Dataset extract:
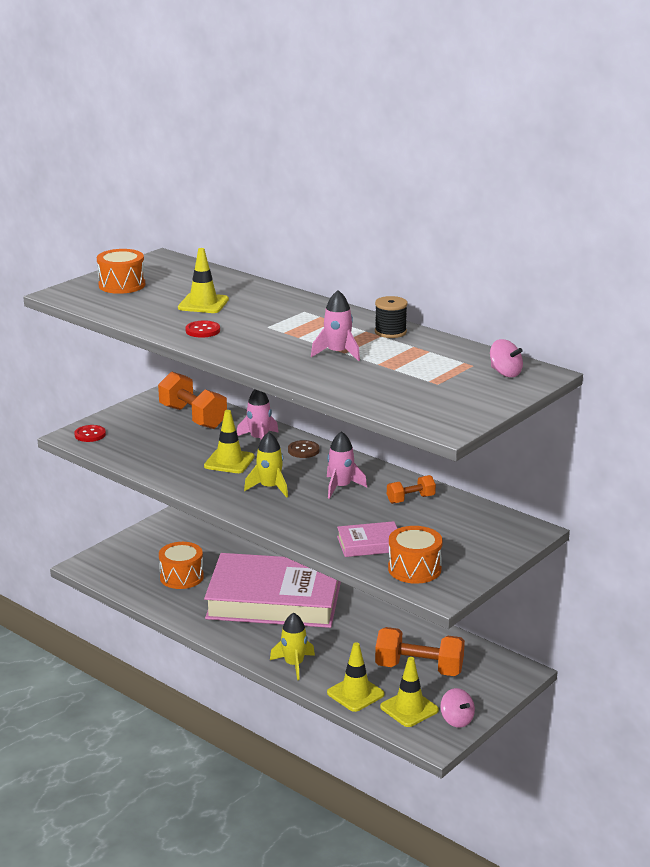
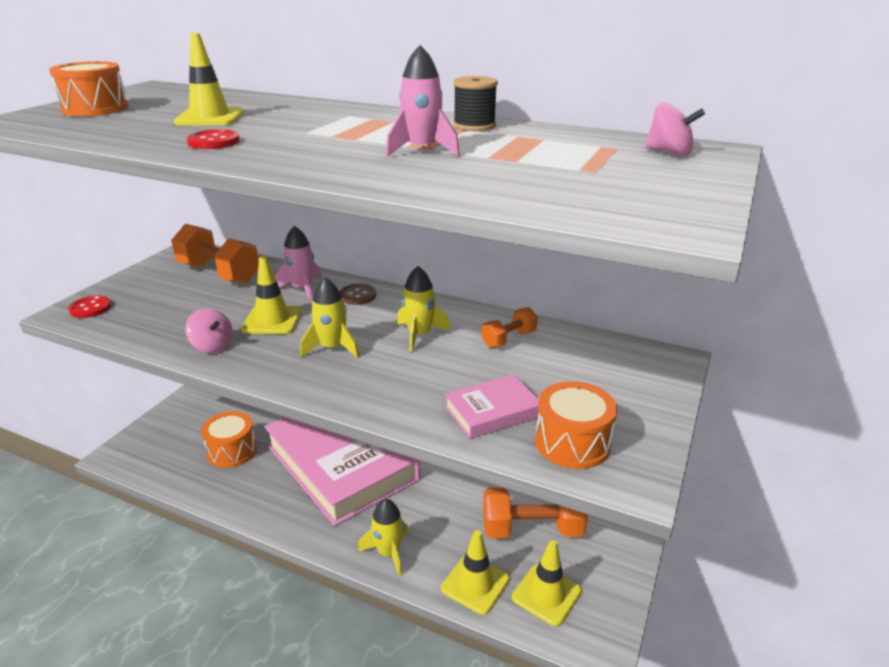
camera: 15 degrees left, 5 degrees up
(274, 599) = (342, 462): pink book -> pink book turned 60 degrees clockwise
(341, 487) = (419, 335): pink rocket -> yellow rocket
(456, 720) = (608, 600): pink spinning top -> pink spinning top (212, 346)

Exercise details: Every line of the listing should be repeated exactly; no picture should appear.

Reply:
camera: 15 degrees left, 5 degrees up
(274, 599) = (342, 462): pink book -> pink book turned 60 degrees clockwise
(341, 487) = (419, 335): pink rocket -> yellow rocket
(456, 720) = (608, 600): pink spinning top -> pink spinning top (212, 346)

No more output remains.